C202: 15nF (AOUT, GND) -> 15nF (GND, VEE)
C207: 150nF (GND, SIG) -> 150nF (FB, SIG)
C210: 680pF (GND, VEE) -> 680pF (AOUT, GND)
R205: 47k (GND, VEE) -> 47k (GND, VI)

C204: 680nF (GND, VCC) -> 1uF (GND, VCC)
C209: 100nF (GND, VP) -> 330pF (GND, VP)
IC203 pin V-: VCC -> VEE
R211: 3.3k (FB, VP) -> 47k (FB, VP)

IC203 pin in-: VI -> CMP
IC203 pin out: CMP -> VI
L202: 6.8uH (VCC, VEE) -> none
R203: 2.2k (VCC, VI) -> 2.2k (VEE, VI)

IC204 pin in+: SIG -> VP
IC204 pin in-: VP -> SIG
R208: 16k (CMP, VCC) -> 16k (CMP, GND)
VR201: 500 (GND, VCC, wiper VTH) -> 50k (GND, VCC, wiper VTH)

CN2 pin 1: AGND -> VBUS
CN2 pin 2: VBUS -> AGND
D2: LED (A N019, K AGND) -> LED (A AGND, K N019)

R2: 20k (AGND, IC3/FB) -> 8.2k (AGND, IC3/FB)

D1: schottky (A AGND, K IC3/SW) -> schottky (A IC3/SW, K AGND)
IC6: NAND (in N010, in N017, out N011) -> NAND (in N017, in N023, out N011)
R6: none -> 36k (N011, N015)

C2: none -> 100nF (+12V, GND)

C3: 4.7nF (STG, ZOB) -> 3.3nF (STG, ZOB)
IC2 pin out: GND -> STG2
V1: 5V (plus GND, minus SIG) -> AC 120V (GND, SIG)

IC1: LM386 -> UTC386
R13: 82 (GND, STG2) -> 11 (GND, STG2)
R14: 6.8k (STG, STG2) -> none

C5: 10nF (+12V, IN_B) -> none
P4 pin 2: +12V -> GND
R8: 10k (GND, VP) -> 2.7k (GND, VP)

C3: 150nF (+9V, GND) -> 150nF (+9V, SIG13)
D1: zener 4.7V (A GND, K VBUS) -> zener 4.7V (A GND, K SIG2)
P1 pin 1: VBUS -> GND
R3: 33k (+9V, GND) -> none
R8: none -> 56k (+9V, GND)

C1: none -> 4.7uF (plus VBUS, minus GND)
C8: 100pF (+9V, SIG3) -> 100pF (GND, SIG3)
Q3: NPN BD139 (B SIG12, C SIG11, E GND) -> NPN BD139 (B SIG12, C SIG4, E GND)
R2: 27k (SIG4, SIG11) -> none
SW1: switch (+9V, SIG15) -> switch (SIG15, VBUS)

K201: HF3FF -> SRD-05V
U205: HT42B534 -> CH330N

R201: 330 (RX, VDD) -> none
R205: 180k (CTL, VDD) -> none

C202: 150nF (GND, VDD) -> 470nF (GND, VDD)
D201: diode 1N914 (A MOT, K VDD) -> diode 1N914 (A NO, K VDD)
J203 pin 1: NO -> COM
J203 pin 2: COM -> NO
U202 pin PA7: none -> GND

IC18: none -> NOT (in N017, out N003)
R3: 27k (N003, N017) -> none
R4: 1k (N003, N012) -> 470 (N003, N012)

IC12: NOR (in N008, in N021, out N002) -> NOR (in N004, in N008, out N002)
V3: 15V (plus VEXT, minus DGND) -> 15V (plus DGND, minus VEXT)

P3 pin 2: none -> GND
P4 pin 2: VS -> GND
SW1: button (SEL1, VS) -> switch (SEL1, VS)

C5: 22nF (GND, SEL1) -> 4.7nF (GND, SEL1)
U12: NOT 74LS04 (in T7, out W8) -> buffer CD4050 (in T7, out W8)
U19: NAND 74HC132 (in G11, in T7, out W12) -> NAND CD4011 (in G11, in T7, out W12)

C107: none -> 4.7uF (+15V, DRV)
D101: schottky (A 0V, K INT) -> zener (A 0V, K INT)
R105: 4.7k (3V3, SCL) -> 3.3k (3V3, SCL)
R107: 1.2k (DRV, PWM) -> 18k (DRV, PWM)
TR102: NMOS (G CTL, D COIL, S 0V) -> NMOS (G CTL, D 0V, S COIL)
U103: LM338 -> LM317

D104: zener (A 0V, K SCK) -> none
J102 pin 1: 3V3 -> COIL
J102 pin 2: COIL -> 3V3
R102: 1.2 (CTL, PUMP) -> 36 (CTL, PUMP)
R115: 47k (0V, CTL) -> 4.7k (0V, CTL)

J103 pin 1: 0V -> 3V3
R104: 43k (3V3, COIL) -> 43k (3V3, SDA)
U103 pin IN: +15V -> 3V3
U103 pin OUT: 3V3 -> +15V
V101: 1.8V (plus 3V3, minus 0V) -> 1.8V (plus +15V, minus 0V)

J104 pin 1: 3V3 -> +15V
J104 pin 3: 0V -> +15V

--------------------

▶ _Problem_: In the data above, find the line that contains "IC203 pin in-: VI -> CMP", then reproduce exactly every line from the first line through that line.

▶ _Solution to this task_:
C202: 15nF (AOUT, GND) -> 15nF (GND, VEE)
C207: 150nF (GND, SIG) -> 150nF (FB, SIG)
C210: 680pF (GND, VEE) -> 680pF (AOUT, GND)
R205: 47k (GND, VEE) -> 47k (GND, VI)

C204: 680nF (GND, VCC) -> 1uF (GND, VCC)
C209: 100nF (GND, VP) -> 330pF (GND, VP)
IC203 pin V-: VCC -> VEE
R211: 3.3k (FB, VP) -> 47k (FB, VP)

IC203 pin in-: VI -> CMP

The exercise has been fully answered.